▶ [RECORDS SHOWN]:
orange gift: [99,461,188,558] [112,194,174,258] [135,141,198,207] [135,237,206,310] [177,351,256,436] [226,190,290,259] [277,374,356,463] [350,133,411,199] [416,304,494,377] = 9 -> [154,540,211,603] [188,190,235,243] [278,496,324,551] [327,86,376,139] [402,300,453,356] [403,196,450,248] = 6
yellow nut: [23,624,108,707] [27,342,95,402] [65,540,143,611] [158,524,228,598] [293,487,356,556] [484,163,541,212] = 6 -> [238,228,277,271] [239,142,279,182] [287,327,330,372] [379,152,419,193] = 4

* * *

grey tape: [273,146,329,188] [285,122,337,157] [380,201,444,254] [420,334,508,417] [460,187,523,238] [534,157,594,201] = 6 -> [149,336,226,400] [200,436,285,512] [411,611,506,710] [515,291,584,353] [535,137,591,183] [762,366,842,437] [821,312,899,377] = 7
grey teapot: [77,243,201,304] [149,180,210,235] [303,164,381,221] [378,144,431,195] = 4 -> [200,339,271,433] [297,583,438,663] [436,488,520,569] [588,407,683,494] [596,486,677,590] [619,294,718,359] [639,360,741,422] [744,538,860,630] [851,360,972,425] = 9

---

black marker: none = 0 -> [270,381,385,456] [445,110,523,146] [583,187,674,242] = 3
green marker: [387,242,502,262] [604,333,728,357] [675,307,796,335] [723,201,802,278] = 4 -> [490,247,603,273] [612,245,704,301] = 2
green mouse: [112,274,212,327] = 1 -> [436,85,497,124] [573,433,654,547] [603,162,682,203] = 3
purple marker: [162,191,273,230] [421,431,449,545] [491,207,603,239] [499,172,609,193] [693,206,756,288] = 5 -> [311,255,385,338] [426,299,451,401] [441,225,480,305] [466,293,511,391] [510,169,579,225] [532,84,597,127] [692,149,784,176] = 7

▶ [INSTRUCTIONS FOR THE TASK]: Write out, from the lines above, only those from the line with "green marker: [387,242,502,262]" to the line with "purple marker: [162,191,273,230]", exactly as given, including the first and the last.

▶ [ANSWER TO THE EXERCISE]:
green marker: [387,242,502,262] [604,333,728,357] [675,307,796,335] [723,201,802,278] = 4 -> [490,247,603,273] [612,245,704,301] = 2
green mouse: [112,274,212,327] = 1 -> [436,85,497,124] [573,433,654,547] [603,162,682,203] = 3
purple marker: [162,191,273,230] [421,431,449,545] [491,207,603,239] [499,172,609,193] [693,206,756,288] = 5 -> [311,255,385,338] [426,299,451,401] [441,225,480,305] [466,293,511,391] [510,169,579,225] [532,84,597,127] [692,149,784,176] = 7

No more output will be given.